Object displacement listings

........

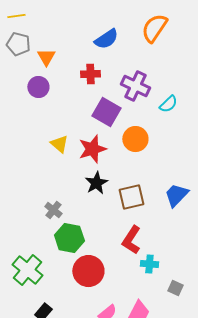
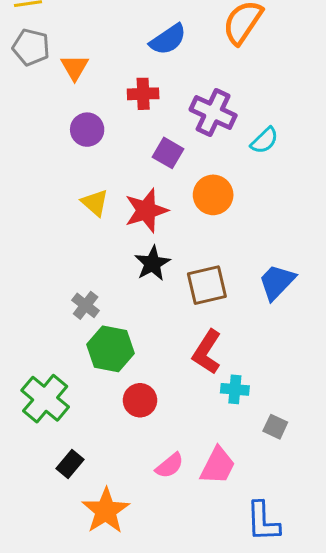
purple circle: (38, 87) -> (87, 130), moved
purple square: (106, 112) -> (168, 153), size x0.7
red circle: (88, 271) -> (140, 400), size x0.7

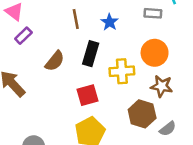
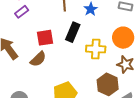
brown semicircle: (55, 61) -> (38, 59), moved
red square: (88, 95) -> (45, 38), moved

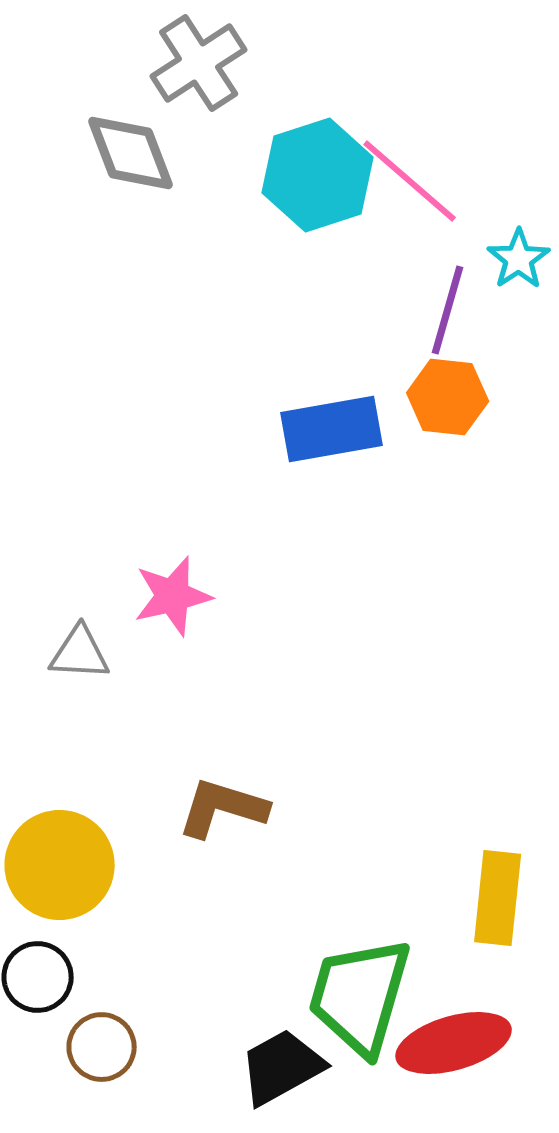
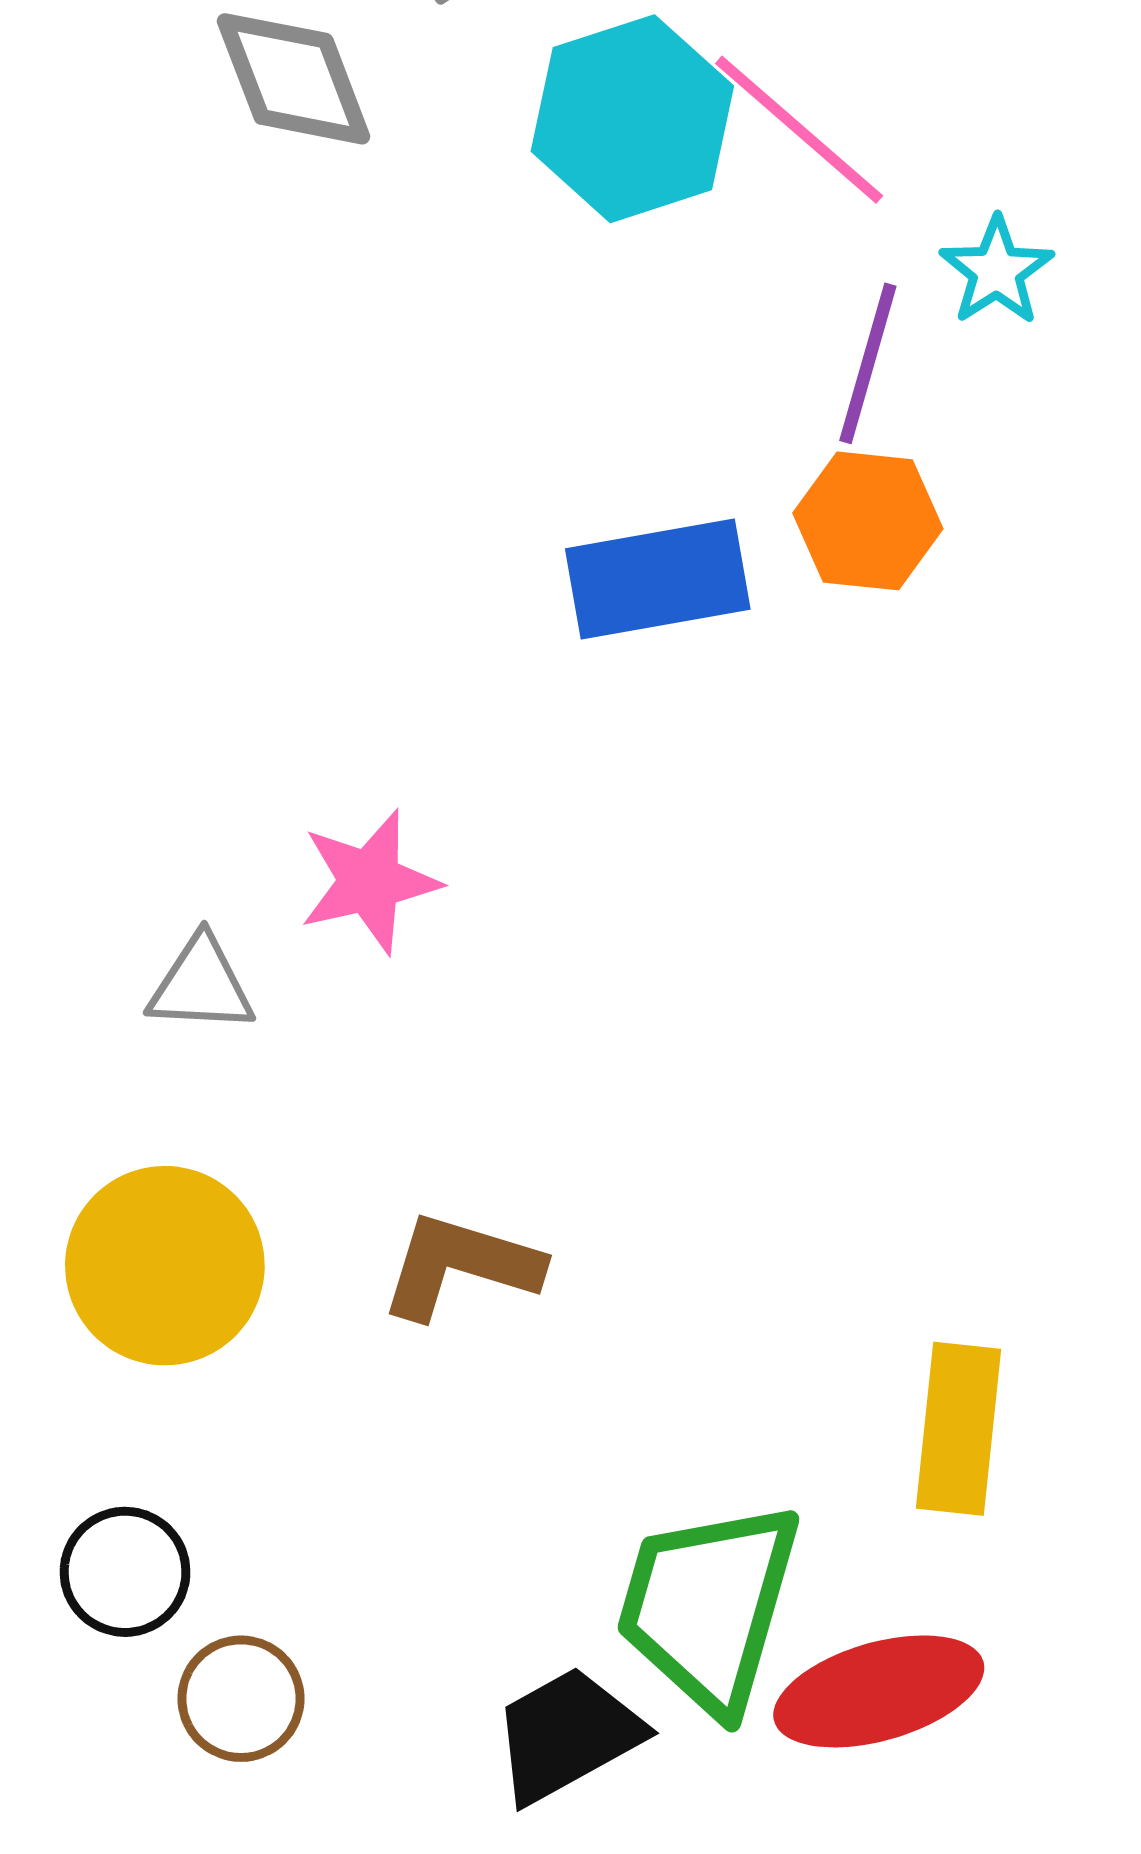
yellow circle: (60, 865) -> (165, 1266), moved

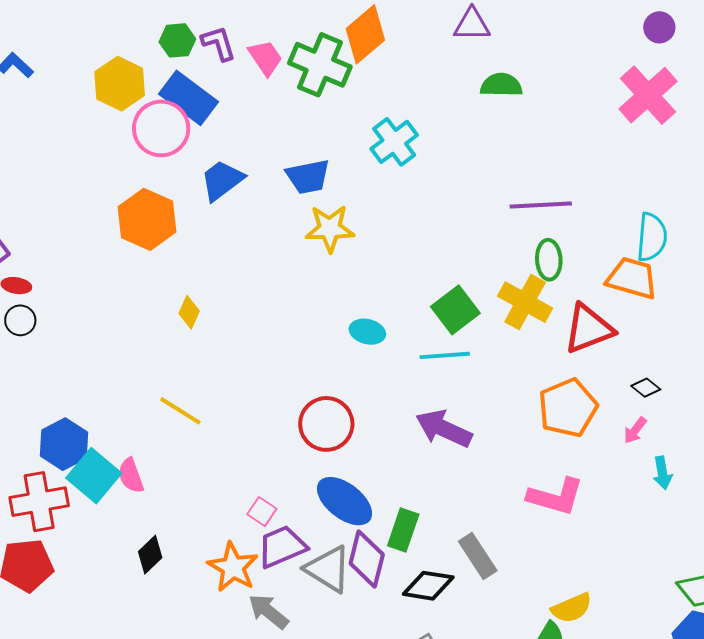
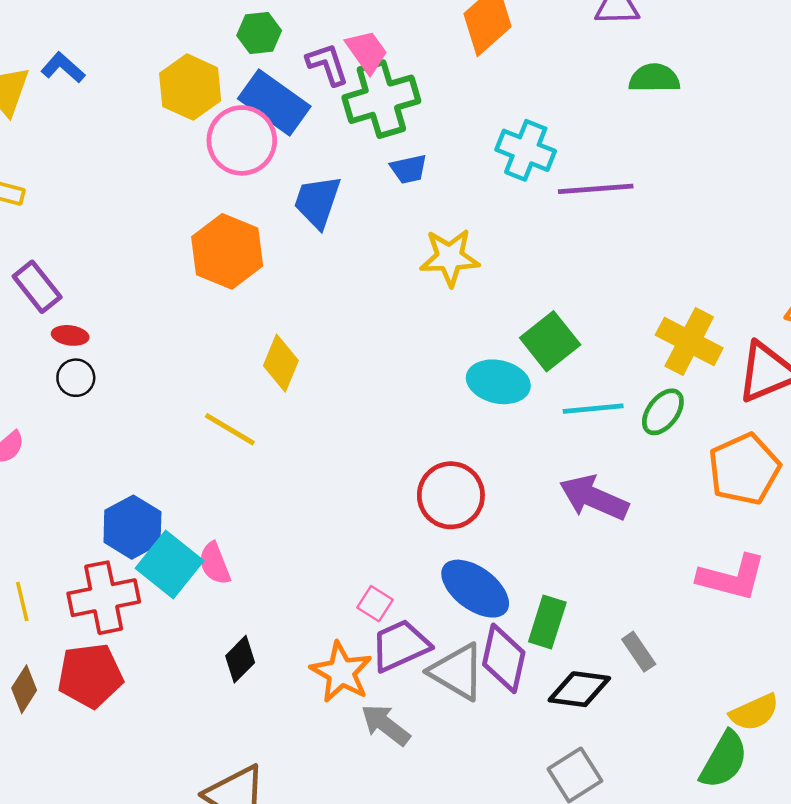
purple L-shape: (219, 43) -> (327, 64), moved
green cross: (320, 65) -> (381, 99), moved, turned -38
cyan cross: (394, 142) -> (526, 150), turned -30
blue trapezoid: (308, 177) -> (409, 169), moved, size x0.7
blue trapezoid: (222, 180) -> (317, 202), turned -33
purple line: (541, 205) -> (596, 189), moved
green ellipse: (549, 260) -> (663, 412), moved, turned 42
green square: (455, 310) -> (550, 341), moved
yellow diamond: (189, 312) -> (281, 363), size x1.4
cyan ellipse: (367, 332) -> (498, 382), size x1.4
yellow line: (180, 411) -> (230, 429), moved
gray rectangle: (478, 556) -> (639, 652), size x0.7

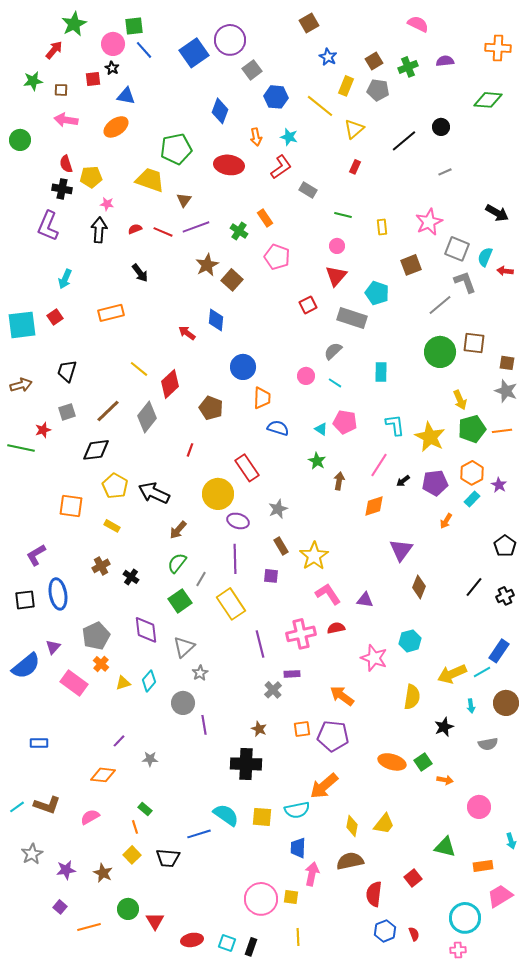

........

--- What you have to do ---
Pictures are not part of the copy. Extract exactly the lines from the line containing "green cross: (320, 65)" through the final line of the entries above, both included.

--- Response ---
green cross: (320, 65) -> (381, 99), moved, turned -38
cyan cross: (394, 142) -> (526, 150), turned -30
blue trapezoid: (308, 177) -> (409, 169), moved, size x0.7
blue trapezoid: (222, 180) -> (317, 202), turned -33
purple line: (541, 205) -> (596, 189), moved
green ellipse: (549, 260) -> (663, 412), moved, turned 42
green square: (455, 310) -> (550, 341), moved
yellow diamond: (189, 312) -> (281, 363), size x1.4
cyan ellipse: (367, 332) -> (498, 382), size x1.4
yellow line: (180, 411) -> (230, 429), moved
gray rectangle: (478, 556) -> (639, 652), size x0.7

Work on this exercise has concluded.